● **TASK DESCRIPTION**: List, from the lines below, each one with "moved" in it.

● **DATA PROVIDED**:
******************************

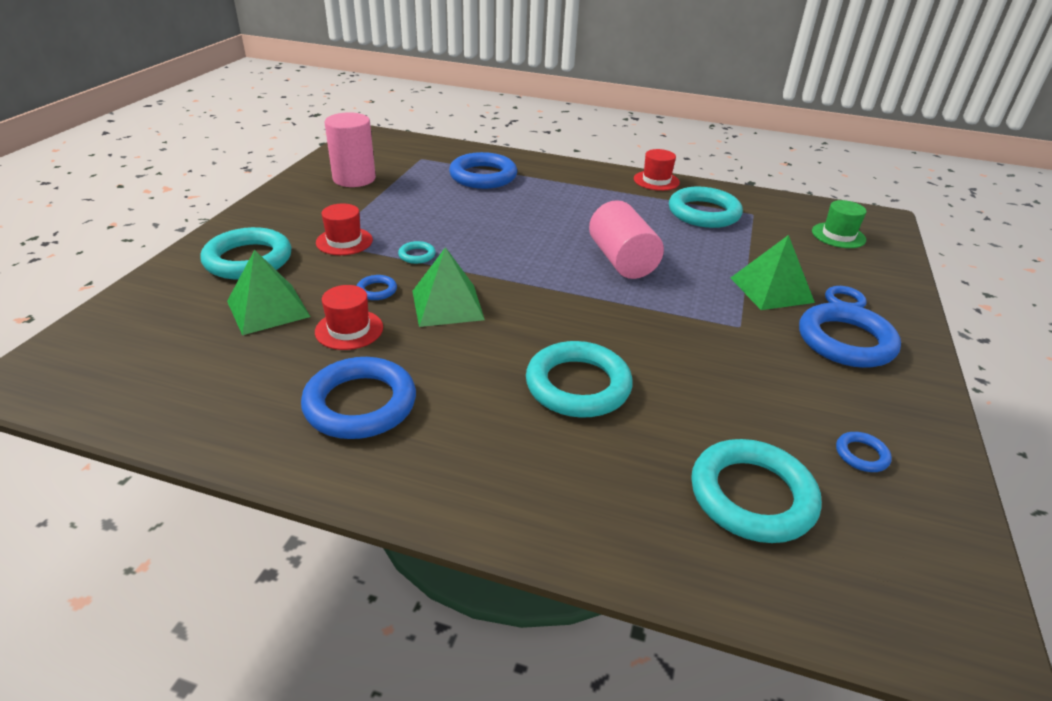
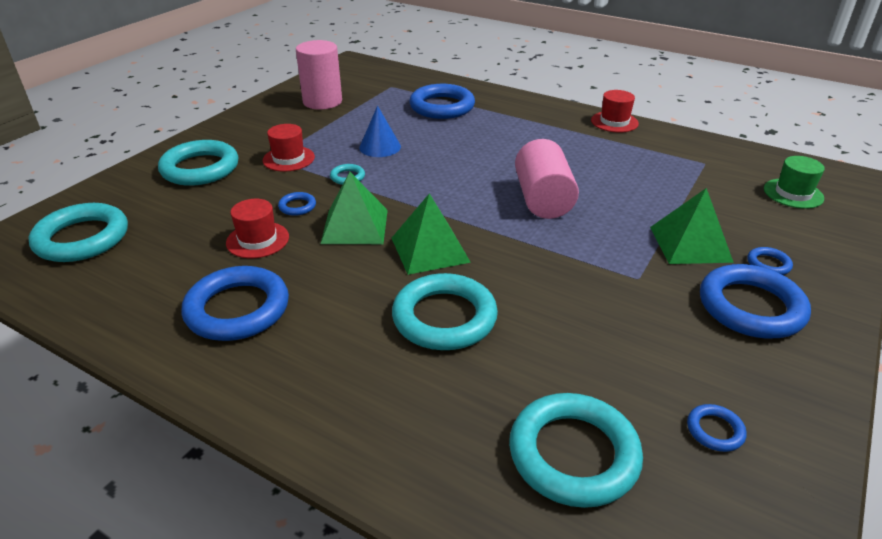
camera: 15 degrees right, 0 degrees up
green pyramid [227,250,311,335] -> green pyramid moved to [392,193,471,275]
turquoise ring [669,187,743,228] -> turquoise ring moved to [28,203,128,262]
none -> blue cone [359,105,401,157]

******************************

● **EXERCISE RESPONSE**:
green pyramid [227,250,311,335] -> green pyramid moved to [392,193,471,275]
turquoise ring [669,187,743,228] -> turquoise ring moved to [28,203,128,262]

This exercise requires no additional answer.